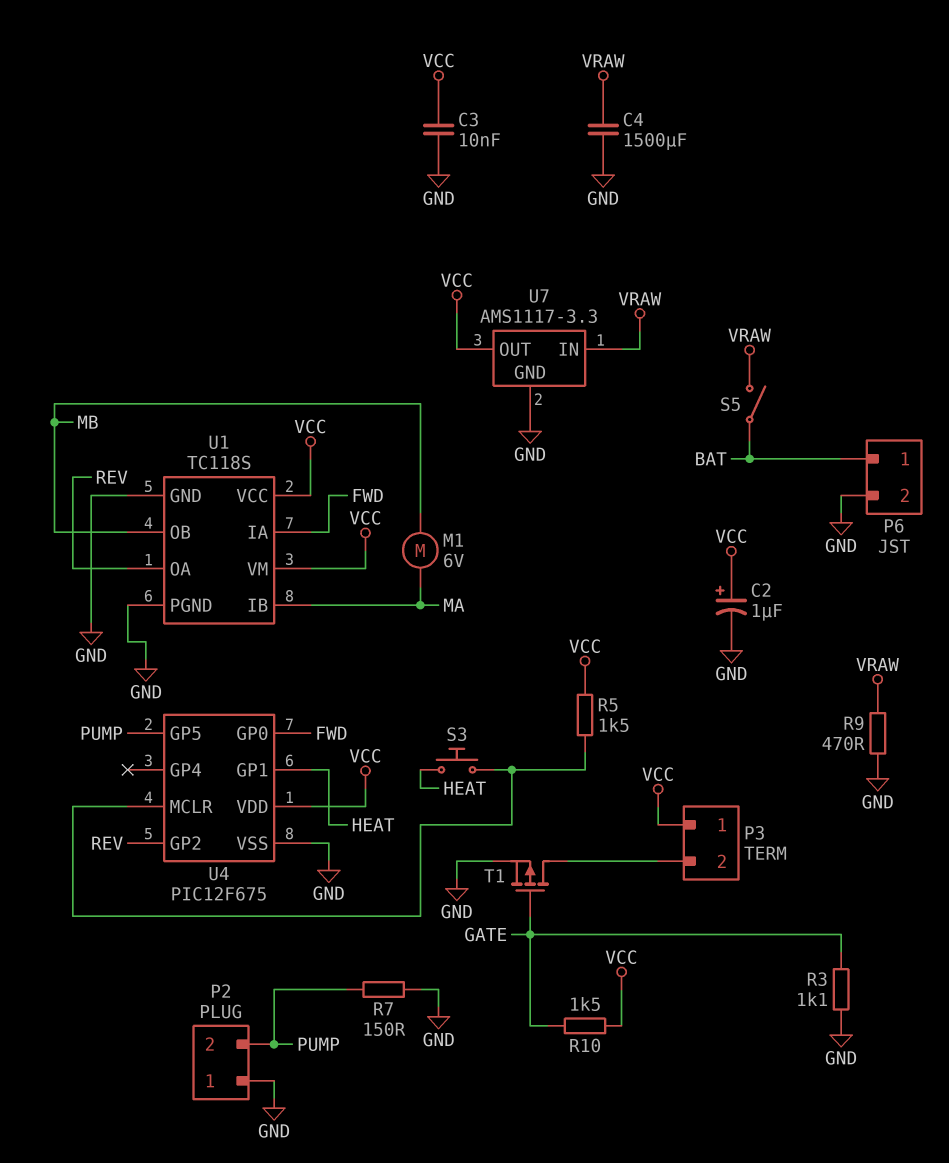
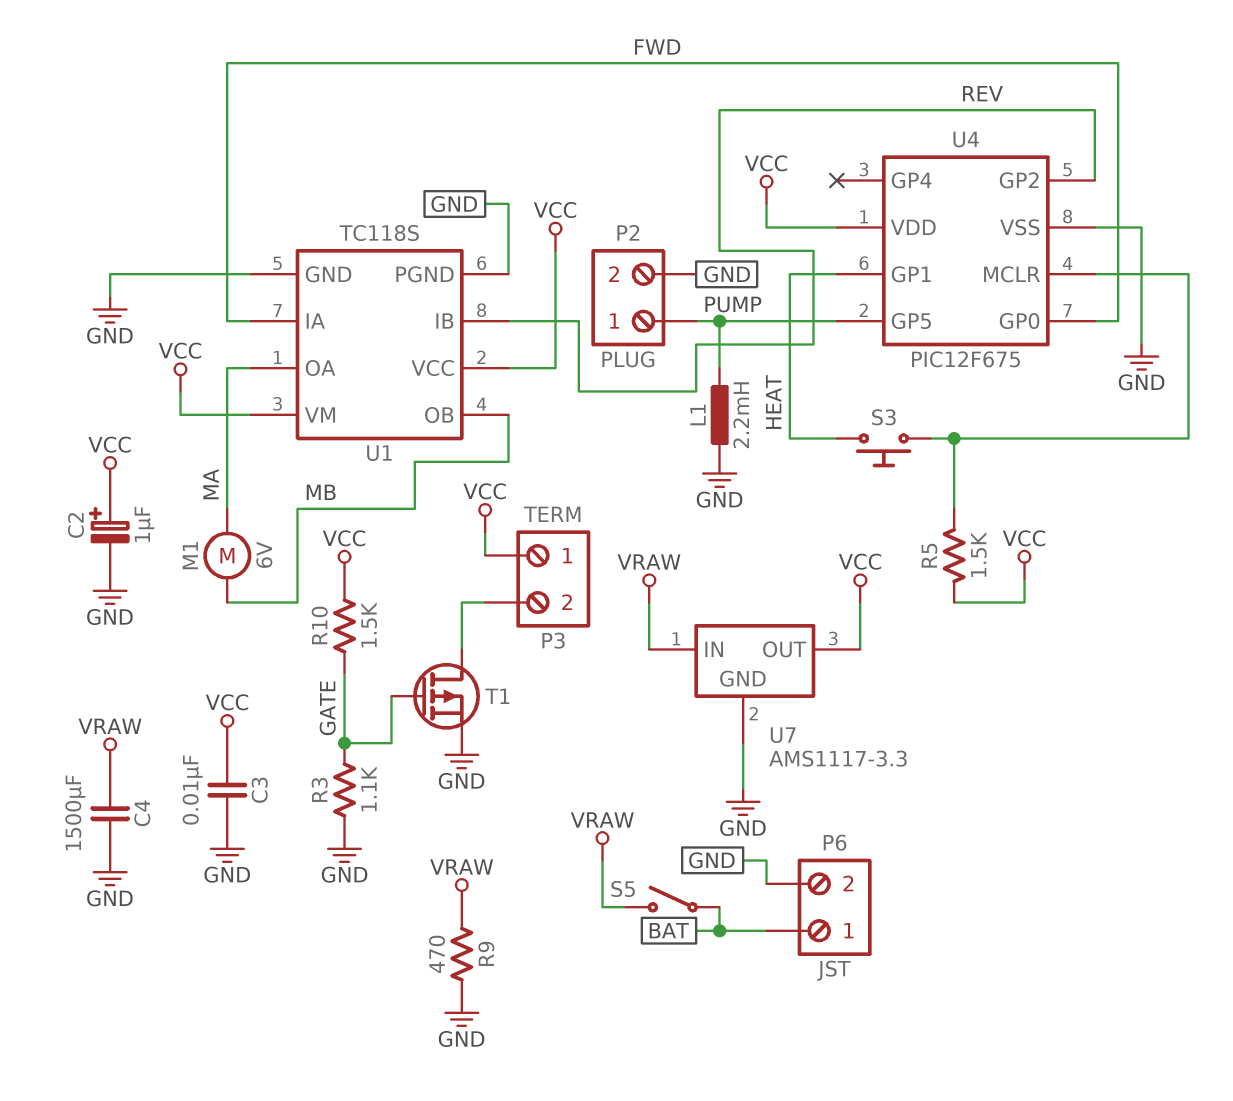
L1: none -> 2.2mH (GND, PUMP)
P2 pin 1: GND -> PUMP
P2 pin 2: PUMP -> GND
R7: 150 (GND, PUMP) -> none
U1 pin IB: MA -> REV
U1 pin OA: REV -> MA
──────
How to complete this task: Determine how many lines of the data contain "none" and give nothing but that number.

Completed exercise: 2